**TASK TO COMPLETE**: The response should contain only the line with "orange trapezoid: moved 9 px left, 8 px up" and every line after it to the end of the listing below, duplicated exactly; no picture belongs in it.

**ENTRIES SUPPLIED**:
═══

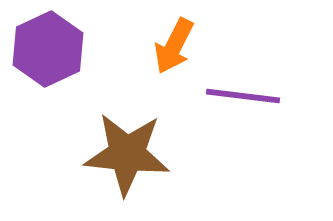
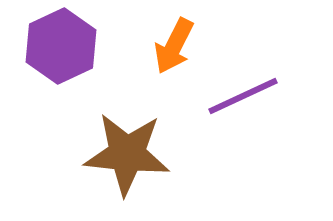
purple hexagon: moved 13 px right, 3 px up
purple line: rotated 32 degrees counterclockwise
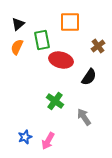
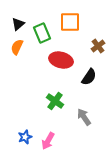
green rectangle: moved 7 px up; rotated 12 degrees counterclockwise
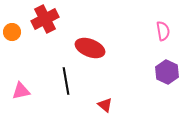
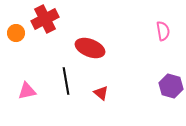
orange circle: moved 4 px right, 1 px down
purple hexagon: moved 4 px right, 14 px down; rotated 10 degrees counterclockwise
pink triangle: moved 6 px right
red triangle: moved 4 px left, 12 px up
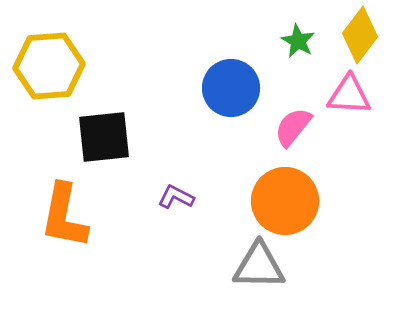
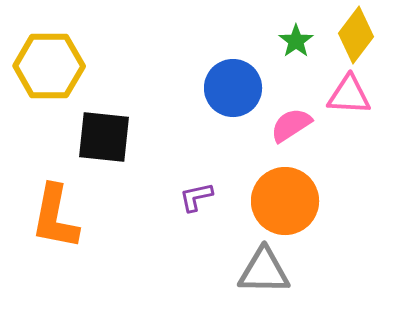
yellow diamond: moved 4 px left
green star: moved 2 px left; rotated 8 degrees clockwise
yellow hexagon: rotated 4 degrees clockwise
blue circle: moved 2 px right
pink semicircle: moved 2 px left, 2 px up; rotated 18 degrees clockwise
black square: rotated 12 degrees clockwise
purple L-shape: moved 20 px right; rotated 39 degrees counterclockwise
orange L-shape: moved 9 px left, 1 px down
gray triangle: moved 5 px right, 5 px down
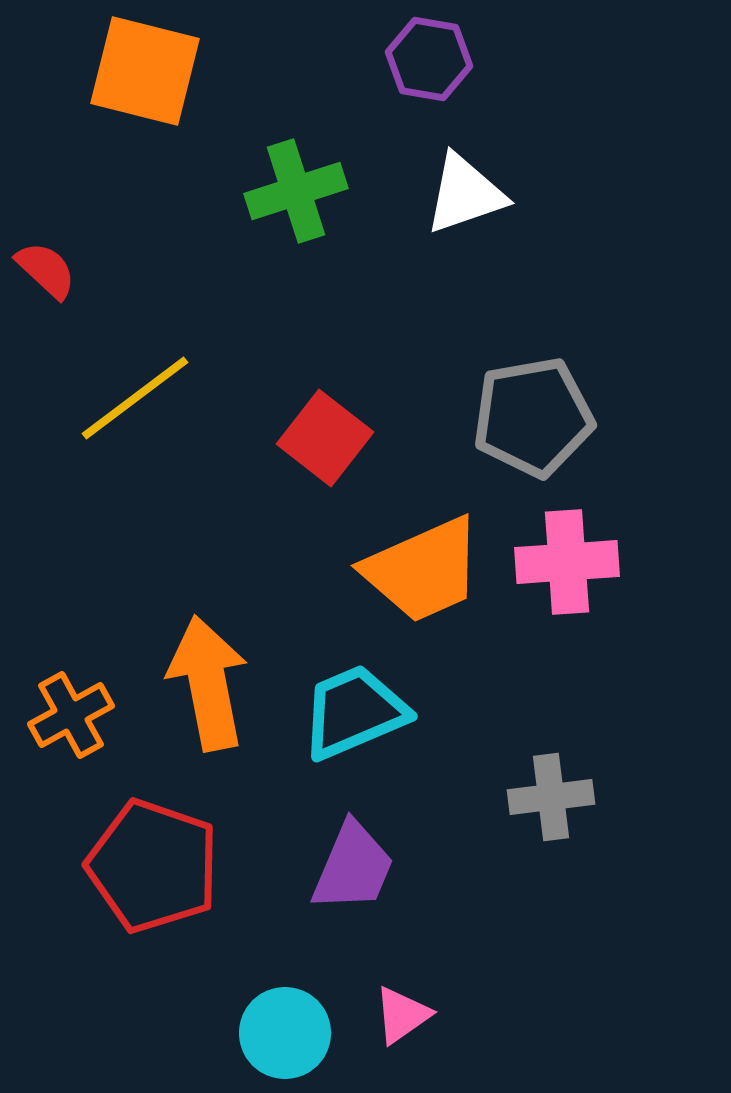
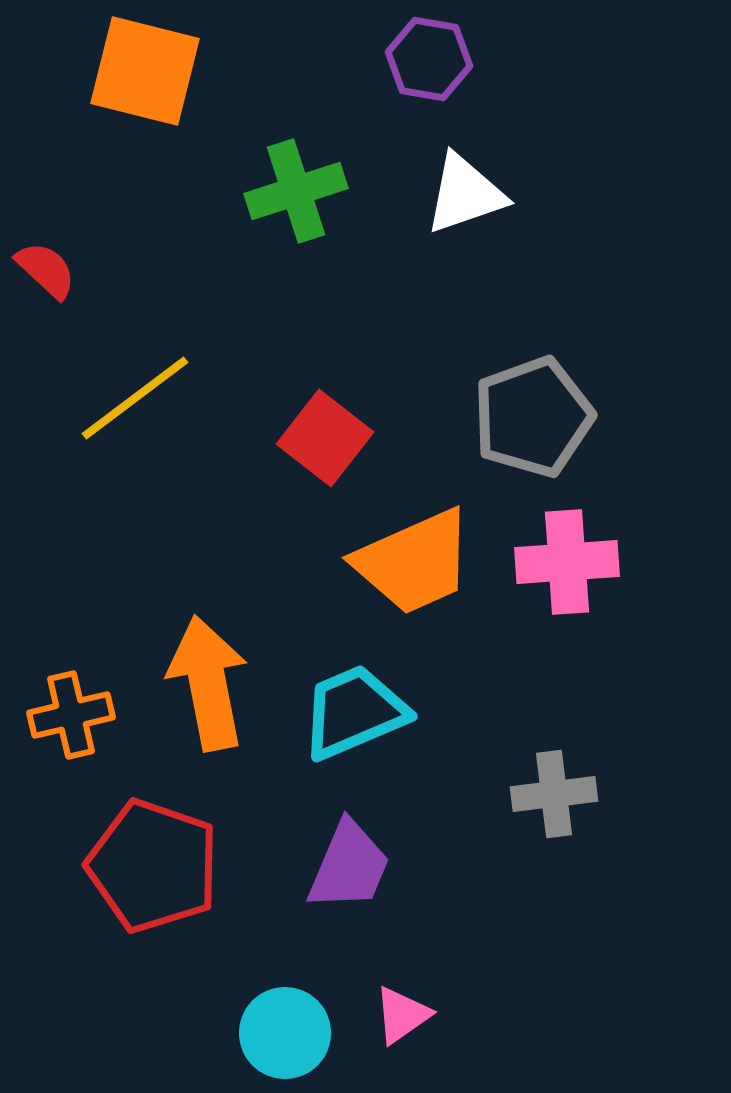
gray pentagon: rotated 10 degrees counterclockwise
orange trapezoid: moved 9 px left, 8 px up
orange cross: rotated 16 degrees clockwise
gray cross: moved 3 px right, 3 px up
purple trapezoid: moved 4 px left, 1 px up
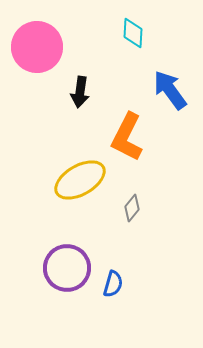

═══

**RESULT FOR THIS TASK**:
orange trapezoid: moved 9 px left, 8 px up
orange cross: rotated 16 degrees clockwise
gray cross: moved 3 px right, 3 px up
purple trapezoid: moved 4 px left, 1 px up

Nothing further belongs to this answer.